INSTRUCTIONS TO FOLLOW - Repeat each record below exactly, dropping the pictures.
----- AVAILABLE DATA -----
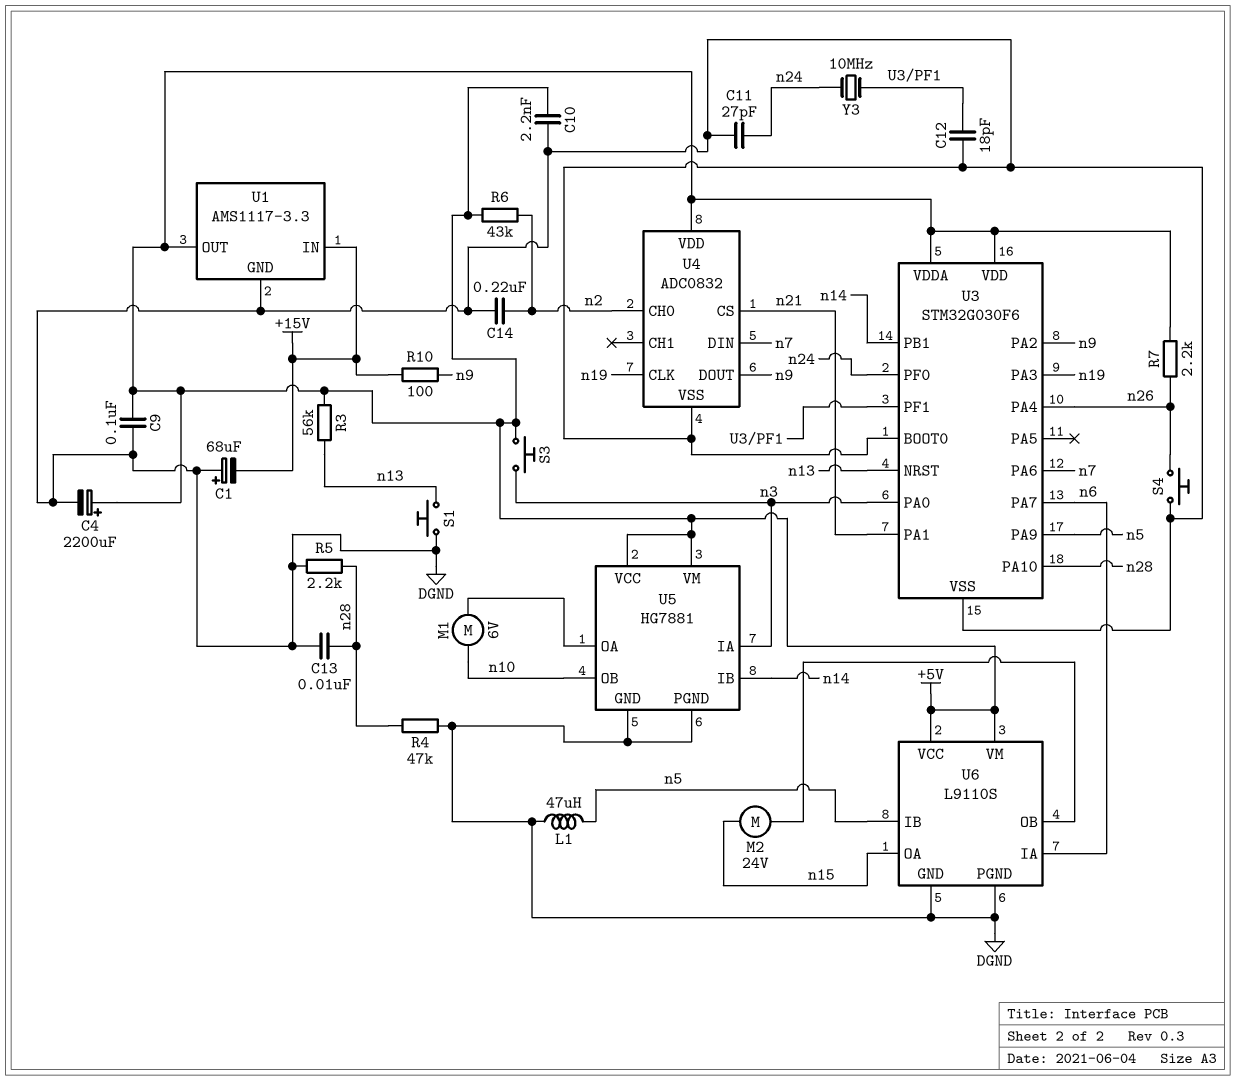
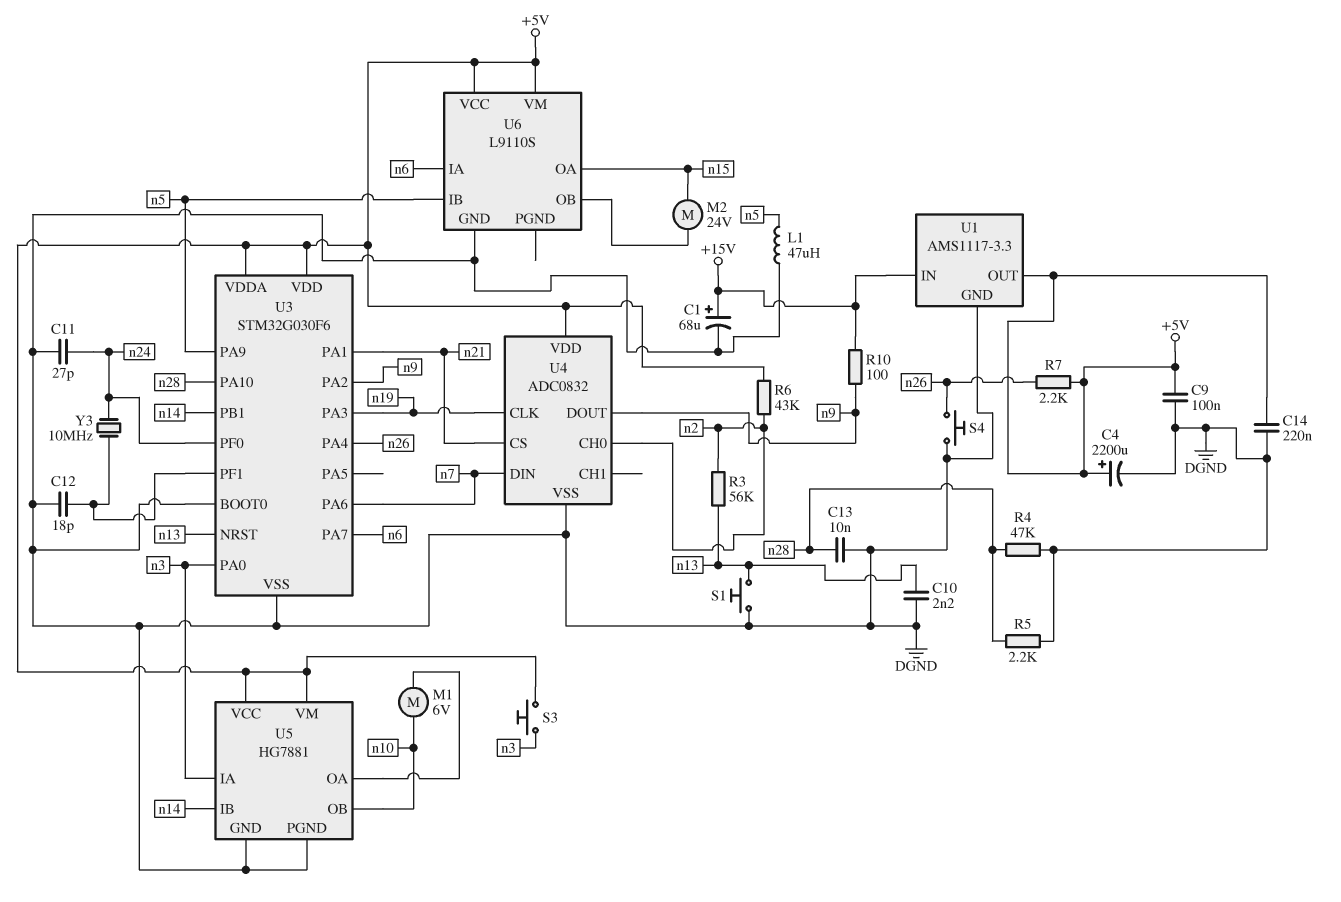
C1: 68uF (plus DGND, minus +15V) -> 68uF (plus +15V, minus DGND)
C10: 2.2nF (+5V, DGND) -> 2.2nF (DGND, n13)
C14: 220nF (DGND, n2) -> 220nF (+5V, DGND)
R3: 56k (+5V, n13) -> 56k (n2, n13)
U6 pin PGND: DGND -> none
-----
PROBLEM SOLUTION -
C1: 68uF (plus DGND, minus +15V) -> 68uF (plus +15V, minus DGND)
C10: 2.2nF (+5V, DGND) -> 2.2nF (DGND, n13)
C14: 220nF (DGND, n2) -> 220nF (+5V, DGND)
R3: 56k (+5V, n13) -> 56k (n2, n13)
U6 pin PGND: DGND -> none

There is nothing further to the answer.